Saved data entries
· · · ·

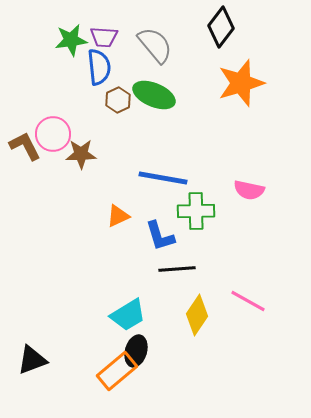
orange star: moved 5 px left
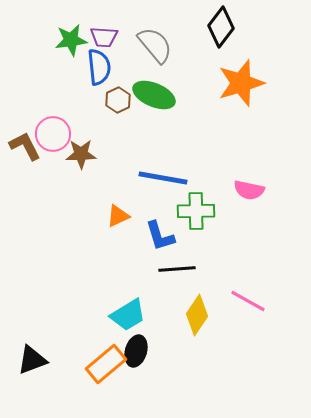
orange rectangle: moved 11 px left, 7 px up
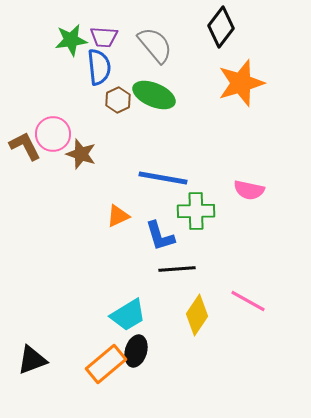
brown star: rotated 20 degrees clockwise
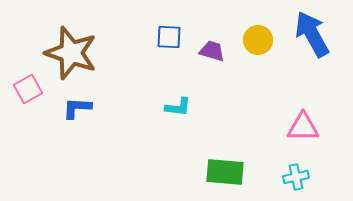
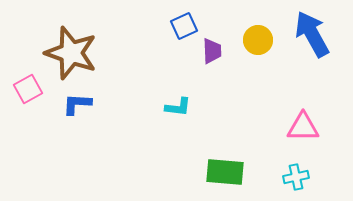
blue square: moved 15 px right, 11 px up; rotated 28 degrees counterclockwise
purple trapezoid: rotated 72 degrees clockwise
blue L-shape: moved 4 px up
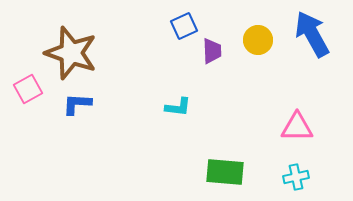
pink triangle: moved 6 px left
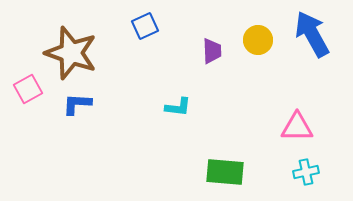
blue square: moved 39 px left
cyan cross: moved 10 px right, 5 px up
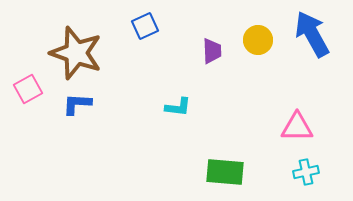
brown star: moved 5 px right
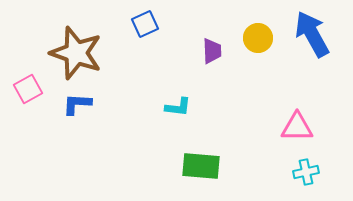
blue square: moved 2 px up
yellow circle: moved 2 px up
green rectangle: moved 24 px left, 6 px up
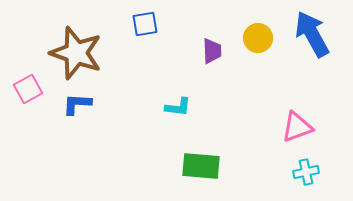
blue square: rotated 16 degrees clockwise
pink triangle: rotated 20 degrees counterclockwise
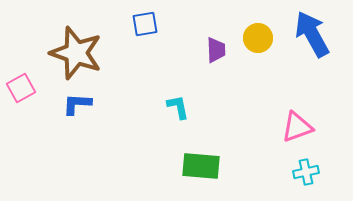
purple trapezoid: moved 4 px right, 1 px up
pink square: moved 7 px left, 1 px up
cyan L-shape: rotated 108 degrees counterclockwise
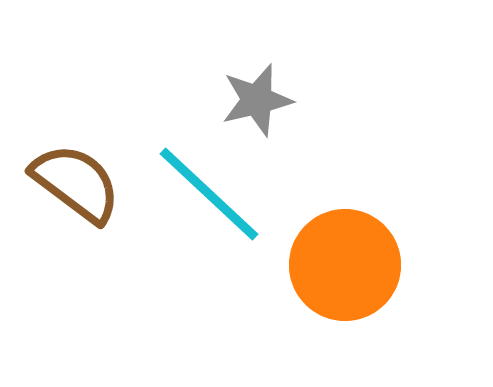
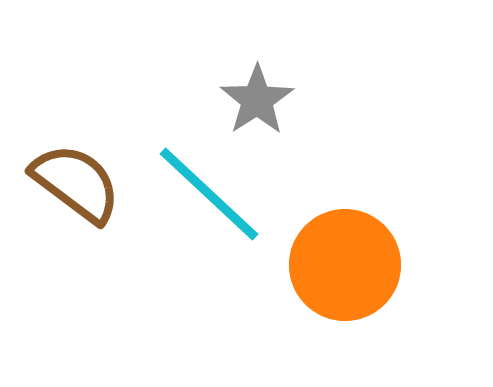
gray star: rotated 20 degrees counterclockwise
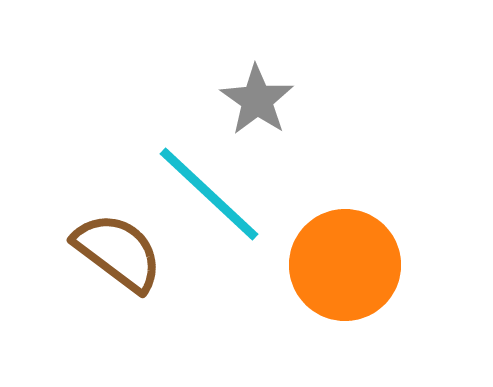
gray star: rotated 4 degrees counterclockwise
brown semicircle: moved 42 px right, 69 px down
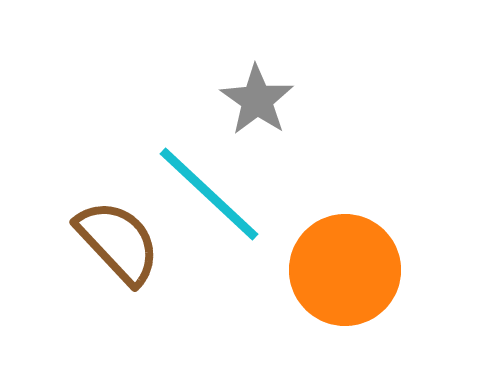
brown semicircle: moved 10 px up; rotated 10 degrees clockwise
orange circle: moved 5 px down
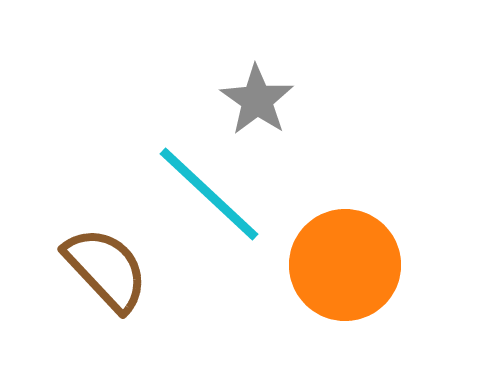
brown semicircle: moved 12 px left, 27 px down
orange circle: moved 5 px up
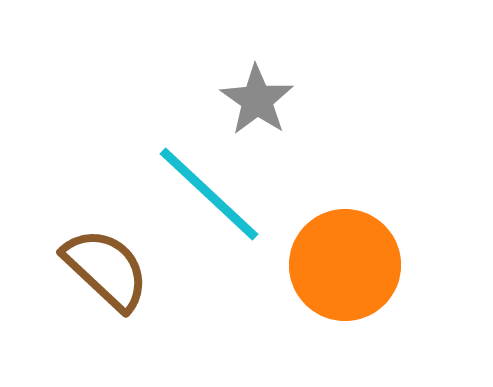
brown semicircle: rotated 4 degrees counterclockwise
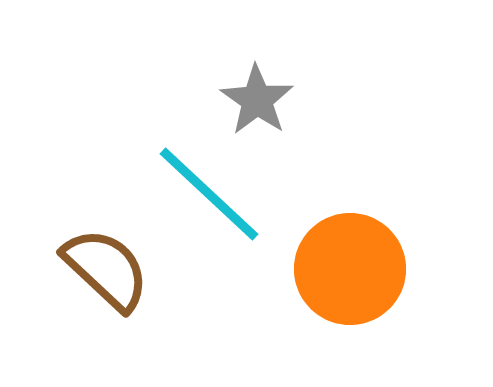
orange circle: moved 5 px right, 4 px down
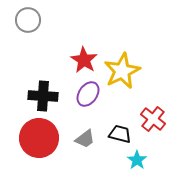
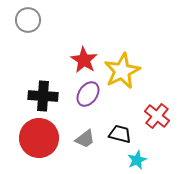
red cross: moved 4 px right, 3 px up
cyan star: rotated 12 degrees clockwise
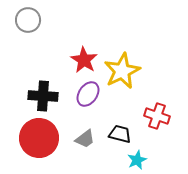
red cross: rotated 20 degrees counterclockwise
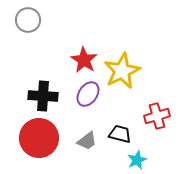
red cross: rotated 35 degrees counterclockwise
gray trapezoid: moved 2 px right, 2 px down
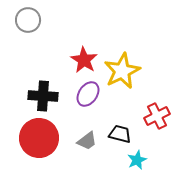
red cross: rotated 10 degrees counterclockwise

· · · ·

* **Stated problem**
Put the lines of the listing above into a JSON list of strings, one string per line, skipping blank lines and leaving out the picture lines.

* **Answer**
[
  "orange star: moved 5 px left",
  "orange rectangle: moved 11 px left, 7 px up",
  "brown star: rotated 20 degrees clockwise",
  "blue square: moved 15 px right, 11 px up; rotated 28 degrees counterclockwise",
  "purple trapezoid: rotated 72 degrees clockwise",
  "blue L-shape: moved 4 px up",
  "pink triangle: moved 6 px left",
  "blue square: moved 39 px left",
  "cyan cross: moved 10 px right, 5 px up",
  "brown star: moved 5 px right",
  "blue square: moved 2 px up",
  "yellow circle: moved 2 px up",
  "green rectangle: moved 24 px left, 6 px up",
  "blue square: rotated 16 degrees clockwise",
  "pink triangle: rotated 20 degrees counterclockwise",
  "purple trapezoid: moved 4 px right, 1 px up",
  "pink square: moved 7 px left, 1 px up",
  "cyan L-shape: rotated 108 degrees counterclockwise",
  "gray star: rotated 20 degrees counterclockwise",
  "gray star: rotated 4 degrees counterclockwise",
  "brown semicircle: moved 42 px right, 69 px down",
  "brown semicircle: moved 10 px up; rotated 10 degrees clockwise",
  "orange circle: moved 5 px down",
  "brown semicircle: moved 12 px left, 27 px down",
  "orange circle: moved 5 px up",
  "brown semicircle: rotated 4 degrees counterclockwise",
  "orange circle: moved 5 px right, 4 px down",
  "red cross: moved 4 px right, 3 px up",
  "cyan star: rotated 12 degrees clockwise",
  "red cross: rotated 20 degrees counterclockwise",
  "red cross: rotated 35 degrees counterclockwise",
  "gray trapezoid: moved 2 px right, 2 px down",
  "red cross: rotated 10 degrees counterclockwise"
]